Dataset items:

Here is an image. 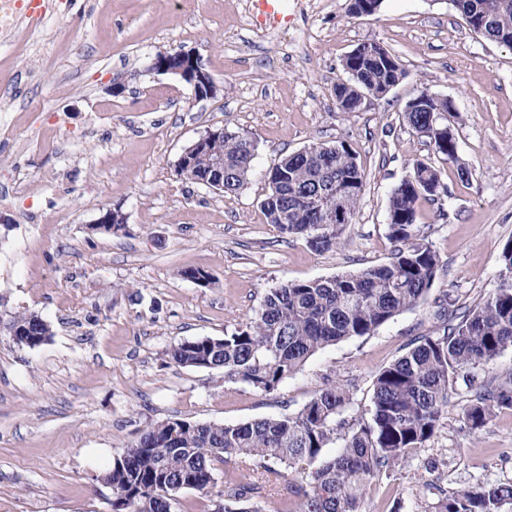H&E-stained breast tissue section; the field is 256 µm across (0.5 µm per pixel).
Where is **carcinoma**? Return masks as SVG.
Segmentation results:
<instances>
[{
	"label": "carcinoma",
	"mask_w": 512,
	"mask_h": 512,
	"mask_svg": "<svg viewBox=\"0 0 512 512\" xmlns=\"http://www.w3.org/2000/svg\"><path fill=\"white\" fill-rule=\"evenodd\" d=\"M472 31L512 49V0H451ZM389 51L350 52L343 60L347 79L336 84V104L358 111L361 93L394 87L405 77ZM414 131L428 127L430 112L404 113ZM224 192L247 182L255 155L248 132L226 131ZM437 154L456 160V142L443 133ZM269 192L261 202L266 223L284 238L302 237L316 249L339 244L343 225L336 213L353 220L365 174L356 152L345 142L310 143L283 157L269 172ZM448 196L440 172L418 161L412 174L391 192L387 237L393 245L384 263L331 278L291 281L270 289L258 311L222 337L203 336L175 345L169 357L183 367L224 370V381L244 382L261 393L276 391L317 351L350 338L373 334L381 325L416 306L432 288L441 268L439 255L419 233L417 204ZM503 275L482 303L464 310L444 308L441 325L419 336L413 347L374 376L368 417L348 423L349 386L319 390L300 410L245 424L223 425L167 420L144 430L113 460L103 480L112 487V512H172L182 489L209 492L224 469L223 512H252L233 504L262 498L266 484H278L280 464L301 481L285 483L281 512H363L370 484L393 471L410 452L421 449L438 431L457 378L493 361L512 347V241L504 246ZM8 325L16 343L35 347L51 336L50 324L22 312ZM512 408V376L472 390L463 411L469 430L483 429L503 409ZM349 427L345 445L332 459L308 472L336 432ZM248 458L266 473V483L237 481L235 471ZM512 505V482L438 489L437 500L422 512H502Z\"/></svg>",
	"instance_id": "1"
}]
</instances>
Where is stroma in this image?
<instances>
[{"mask_svg": "<svg viewBox=\"0 0 512 512\" xmlns=\"http://www.w3.org/2000/svg\"><path fill=\"white\" fill-rule=\"evenodd\" d=\"M349 5L286 0L284 25L258 23L254 0H59L28 30L27 52L0 50V118L13 129L0 141V512H111L103 477L114 458L170 419L244 424L347 380L349 414L363 416L374 374L438 327L442 303L471 307L497 286L512 240V49L471 31L449 0H383L363 17ZM371 42L406 76L369 108L339 111L343 60ZM180 50L199 57L214 98L150 70ZM423 85L458 111L448 120L456 161L404 119ZM217 127L257 141L235 193L177 171L184 149ZM340 141L366 176L341 247L282 238L261 212L269 170L309 143ZM419 160L448 187L443 203L417 205L441 259L423 302L318 351L270 394L170 360L183 340L234 330L270 288L387 261L389 196ZM106 208L121 209L122 230H94ZM187 268L211 285L186 279ZM24 311L51 326L38 347L5 329ZM469 396L458 384L440 430L372 483L364 512H417L419 498L436 499L435 481L448 491L512 481V410L474 434L462 421Z\"/></svg>", "mask_w": 512, "mask_h": 512, "instance_id": "1", "label": "stroma"}]
</instances>
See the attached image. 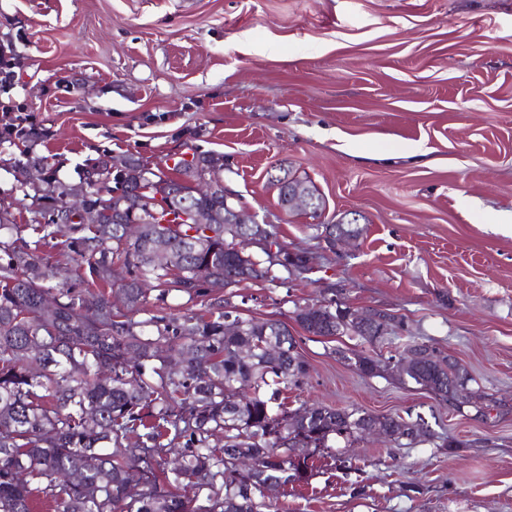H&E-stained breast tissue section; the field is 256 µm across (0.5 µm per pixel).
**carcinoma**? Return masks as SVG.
Here are the masks:
<instances>
[{
  "instance_id": "obj_1",
  "label": "carcinoma",
  "mask_w": 512,
  "mask_h": 512,
  "mask_svg": "<svg viewBox=\"0 0 512 512\" xmlns=\"http://www.w3.org/2000/svg\"><path fill=\"white\" fill-rule=\"evenodd\" d=\"M20 56L0 49V108L12 110ZM20 142L12 176L27 199L26 223L16 224L0 208V512H32L34 498L52 512H260L264 486L286 487L303 480L309 460L320 450L361 440L366 425L391 430L393 441L432 436L425 419L372 413L327 405L290 410L275 404L280 389L302 382L308 365L288 326L278 320L234 316L239 329L224 333L231 312L217 299L179 316L157 311L144 320L134 314L149 303L150 292L162 302L175 289L196 302L215 288L224 289L248 276L274 283L284 270L265 250L237 251L235 239L263 233L276 250L307 268L304 253H293L265 224H186L181 215L156 204L160 224H147L135 240L125 225L112 221V195L124 200L125 220L140 213V201L152 200L160 182L175 183L182 167L170 174L151 173L145 191L119 179L114 162L135 165L132 152L106 155L82 172L88 186L82 207L98 216L85 224L64 207L67 183L47 164L40 146L43 133L21 122L0 131V144ZM199 176L219 183L220 159L196 151ZM45 167L39 185L22 180L26 166ZM278 202L300 186L315 196L310 218L324 200L307 178L291 173L272 179ZM178 201L224 211V192L198 195L181 186ZM68 219L70 236L57 241L56 219ZM357 223L322 225L335 248L336 235L359 239ZM70 269L74 283L62 278ZM128 275L114 287L112 270ZM54 297L52 310L44 297ZM294 320L309 336H356L374 345L388 336L402 352L424 350L418 362H396L393 369L414 384L457 406L492 400L482 391L456 397L470 384L466 370L436 346L406 333L404 320L392 327H364L354 306L335 298L295 306ZM363 376L387 370L378 356H343ZM275 386L271 395L265 388ZM253 460L244 472L238 460ZM143 471L139 485L129 470ZM81 474L77 484L59 476Z\"/></svg>"
}]
</instances>
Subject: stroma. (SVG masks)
Returning a JSON list of instances; mask_svg holds the SVG:
<instances>
[{
	"mask_svg": "<svg viewBox=\"0 0 512 512\" xmlns=\"http://www.w3.org/2000/svg\"><path fill=\"white\" fill-rule=\"evenodd\" d=\"M1 33L61 179L104 151H210L238 208L309 256L308 277L223 292L296 337L309 371L291 408L431 426L315 455L308 480L266 492L271 512H512V0H0ZM283 168L314 183L323 221L362 214L363 236L333 251L284 214ZM330 287L457 358L490 418L360 375L343 359L358 339L306 335L295 306Z\"/></svg>",
	"mask_w": 512,
	"mask_h": 512,
	"instance_id": "35a3bbf8",
	"label": "stroma"
}]
</instances>
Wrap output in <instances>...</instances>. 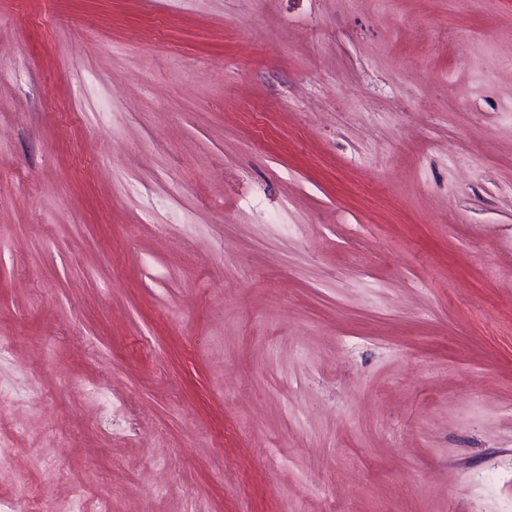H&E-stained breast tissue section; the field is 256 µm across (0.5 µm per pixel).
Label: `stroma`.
<instances>
[{
    "label": "stroma",
    "instance_id": "stroma-1",
    "mask_svg": "<svg viewBox=\"0 0 512 512\" xmlns=\"http://www.w3.org/2000/svg\"><path fill=\"white\" fill-rule=\"evenodd\" d=\"M512 0H0V506L512 512Z\"/></svg>",
    "mask_w": 512,
    "mask_h": 512
}]
</instances>
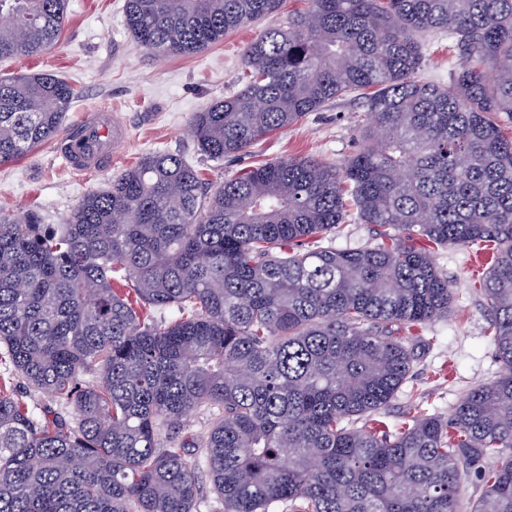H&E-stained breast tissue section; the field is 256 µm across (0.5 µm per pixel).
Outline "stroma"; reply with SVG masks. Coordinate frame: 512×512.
Wrapping results in <instances>:
<instances>
[{"instance_id": "35a3bbf8", "label": "stroma", "mask_w": 512, "mask_h": 512, "mask_svg": "<svg viewBox=\"0 0 512 512\" xmlns=\"http://www.w3.org/2000/svg\"><path fill=\"white\" fill-rule=\"evenodd\" d=\"M125 0H68L67 19L58 44L39 55H18L0 62V74L49 72L77 92L66 123H76L83 109L112 110L126 127L127 141L110 168L77 174L46 142L17 162L0 166V208L13 213L38 210L44 223H64L81 199L102 190L146 153L164 150L184 157L199 169L207 189L263 161L313 157L342 164L356 153L359 130L366 121L363 96L339 98L297 125L277 130L221 162L203 160L190 133L195 112L237 92L243 84V51L260 31L251 25L190 57L157 59L141 51L125 25ZM420 80H448V36L422 40ZM448 275L454 301L447 318L429 325L431 344L415 348L410 373L378 421L396 430L414 405L448 415L477 383L502 373L497 349L486 333L491 319L478 290L490 265L483 249L448 247L435 254Z\"/></svg>"}]
</instances>
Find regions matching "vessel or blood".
Wrapping results in <instances>:
<instances>
[{
  "label": "vessel or blood",
  "mask_w": 512,
  "mask_h": 512,
  "mask_svg": "<svg viewBox=\"0 0 512 512\" xmlns=\"http://www.w3.org/2000/svg\"><path fill=\"white\" fill-rule=\"evenodd\" d=\"M127 139V130L109 111L89 110L61 140L60 155L75 172L103 169Z\"/></svg>",
  "instance_id": "obj_1"
}]
</instances>
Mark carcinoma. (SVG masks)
I'll use <instances>...</instances> for the list:
<instances>
[{
	"label": "carcinoma",
	"instance_id": "carcinoma-1",
	"mask_svg": "<svg viewBox=\"0 0 512 512\" xmlns=\"http://www.w3.org/2000/svg\"><path fill=\"white\" fill-rule=\"evenodd\" d=\"M68 0H0V60L53 47ZM244 49V87L194 113L204 158L236 156L367 91L362 146L252 166L209 192L166 151L84 197L61 225L0 211V512H194L197 444L224 512H512V0H303ZM282 0H125L136 45L193 56ZM444 30L448 83L417 78ZM76 93L0 77V165L60 131ZM351 217L371 248L324 244ZM423 239L430 244H417ZM490 243L479 293L504 372L444 417L358 429L407 378L394 332L448 316L434 251ZM96 382L84 385L81 376ZM213 423V416L202 412H194L189 416L183 427V436L187 441H193L204 436L210 430Z\"/></svg>",
	"mask_w": 512,
	"mask_h": 512
}]
</instances>
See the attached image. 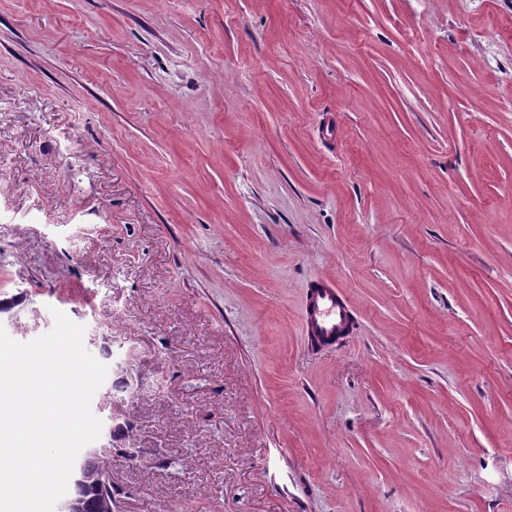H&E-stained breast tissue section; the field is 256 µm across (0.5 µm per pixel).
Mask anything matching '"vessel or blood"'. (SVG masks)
<instances>
[{
	"instance_id": "1",
	"label": "vessel or blood",
	"mask_w": 512,
	"mask_h": 512,
	"mask_svg": "<svg viewBox=\"0 0 512 512\" xmlns=\"http://www.w3.org/2000/svg\"><path fill=\"white\" fill-rule=\"evenodd\" d=\"M351 316L350 303L334 280L318 279L309 285L302 313L308 339L334 341L348 328Z\"/></svg>"
}]
</instances>
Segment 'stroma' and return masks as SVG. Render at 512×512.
Returning <instances> with one entry per match:
<instances>
[{
    "label": "stroma",
    "mask_w": 512,
    "mask_h": 512,
    "mask_svg": "<svg viewBox=\"0 0 512 512\" xmlns=\"http://www.w3.org/2000/svg\"><path fill=\"white\" fill-rule=\"evenodd\" d=\"M56 310L115 512H512V0H0V326ZM351 316L350 303L334 280L318 279L309 285L302 313L303 330L308 341L325 340L326 345L334 344L336 336L348 329Z\"/></svg>",
    "instance_id": "1"
}]
</instances>
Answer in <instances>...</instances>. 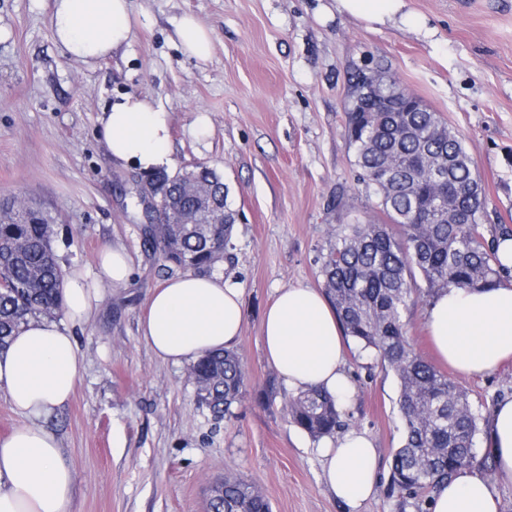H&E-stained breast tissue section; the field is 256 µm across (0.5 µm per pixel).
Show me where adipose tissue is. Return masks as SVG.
Wrapping results in <instances>:
<instances>
[{"instance_id":"ef3b65f1","label":"adipose tissue","mask_w":512,"mask_h":512,"mask_svg":"<svg viewBox=\"0 0 512 512\" xmlns=\"http://www.w3.org/2000/svg\"><path fill=\"white\" fill-rule=\"evenodd\" d=\"M340 11L373 24L401 16L404 0H336ZM55 41L92 65L134 38L130 0H53ZM174 42L200 63L212 56L211 32L194 16L174 27ZM99 132L114 165L149 174L169 169L171 131L166 112L145 96L123 94L102 107ZM438 355L456 371L481 375L512 360V280L477 290L452 288L427 309ZM244 323L240 290L222 278L185 273L165 280L139 320L142 340L161 360L192 363L236 346ZM343 329L324 292L281 289L262 320L268 362L296 390L320 388L350 396L343 373ZM81 354L67 325L30 320L0 352V392L26 419L0 438V512H71L74 473L54 433L40 419L65 405L77 383ZM494 478L463 471L433 495L432 512H499L494 480L512 482V399L490 418ZM327 488L351 506L368 499L378 480L377 451L352 430L323 453Z\"/></svg>"}]
</instances>
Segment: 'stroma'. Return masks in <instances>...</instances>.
<instances>
[{"label": "stroma", "mask_w": 512, "mask_h": 512, "mask_svg": "<svg viewBox=\"0 0 512 512\" xmlns=\"http://www.w3.org/2000/svg\"><path fill=\"white\" fill-rule=\"evenodd\" d=\"M51 7L0 0V200L46 212L65 274L99 291L70 325L82 357L75 393L44 421L75 471L72 512H206L228 471L259 485L272 512H415L390 488L403 431L395 374L345 339L346 427L372 437L380 464L374 494L353 510L325 484L321 442L286 415L291 391L265 359L261 322L279 289L322 288L340 225L375 217L345 136L355 70L395 77L461 133L484 189L486 237L512 230V0H406L423 34L354 19L336 0H131L133 41L94 66L55 42ZM186 14L211 32L207 64L171 39ZM121 93L168 112L172 171L216 170L239 215L233 258L215 270L245 308L233 418L214 420L188 365L159 359L140 337L166 275L143 246L137 172L113 165L97 132L102 106ZM112 246L131 258L124 288L97 283L99 253ZM448 377L482 414L484 457L492 409L512 397V363Z\"/></svg>", "instance_id": "stroma-1"}]
</instances>
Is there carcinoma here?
Listing matches in <instances>:
<instances>
[{
	"mask_svg": "<svg viewBox=\"0 0 512 512\" xmlns=\"http://www.w3.org/2000/svg\"><path fill=\"white\" fill-rule=\"evenodd\" d=\"M393 77L369 87L351 78L346 135L360 179L371 185L378 219L345 224L321 267L326 295L345 335L376 357L398 378L403 442L396 449L391 489L401 505L429 512V493L471 466L481 415L448 375L418 354L402 320L409 303L450 288H484L502 281L505 267L484 235L482 187L458 130L425 104L406 113V133L395 134L390 112H371L378 103L402 98ZM447 180L440 181L434 170ZM161 171L153 178L170 206L196 219L193 202ZM444 199L440 217L426 221L419 211ZM232 224H158L144 228V245L159 256L168 274L210 273L230 259ZM63 270L47 219L12 205L0 220V349L31 318H56L64 307ZM196 393L214 418L235 415L246 377L233 350L208 353L191 366ZM292 423L311 437L335 434L343 405L322 389L288 399ZM208 512H271L258 485L228 472L210 488Z\"/></svg>",
	"mask_w": 512,
	"mask_h": 512,
	"instance_id": "carcinoma-1",
	"label": "carcinoma"
}]
</instances>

§ The problem: In the records above, find each line that holds the word "carcinoma"; copy all such lines.

§ Written solution:
Where is **carcinoma**? Return masks as SVG.
	"label": "carcinoma",
**carcinoma**? Return masks as SVG.
  "label": "carcinoma",
Mark carcinoma. (SVG masks)
	"label": "carcinoma",
	"instance_id": "carcinoma-1",
Is there carcinoma here?
	"instance_id": "carcinoma-1",
	"label": "carcinoma"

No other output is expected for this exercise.